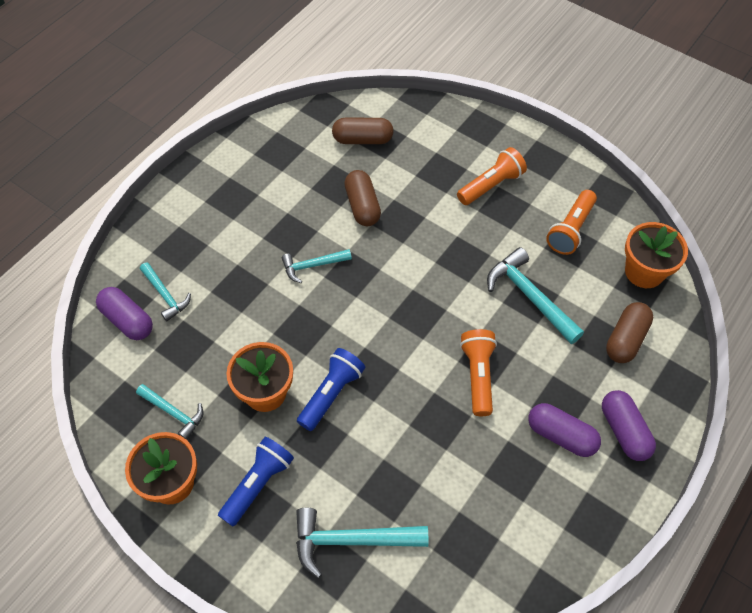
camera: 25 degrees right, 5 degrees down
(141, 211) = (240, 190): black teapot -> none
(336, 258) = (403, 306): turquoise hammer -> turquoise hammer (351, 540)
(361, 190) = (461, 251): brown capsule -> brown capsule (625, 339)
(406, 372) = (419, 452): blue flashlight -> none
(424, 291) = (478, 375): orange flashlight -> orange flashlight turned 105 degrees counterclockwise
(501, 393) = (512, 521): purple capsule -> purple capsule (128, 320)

◆ **Task directions**: Return the lines above, from the one containing "(141, 211) = (240, 190): black teapot -> none" to the end, exactly as they stand.

◆ **Written reply**:
(141, 211) = (240, 190): black teapot -> none
(336, 258) = (403, 306): turquoise hammer -> turquoise hammer (351, 540)
(361, 190) = (461, 251): brown capsule -> brown capsule (625, 339)
(406, 372) = (419, 452): blue flashlight -> none
(424, 291) = (478, 375): orange flashlight -> orange flashlight turned 105 degrees counterclockwise
(501, 393) = (512, 521): purple capsule -> purple capsule (128, 320)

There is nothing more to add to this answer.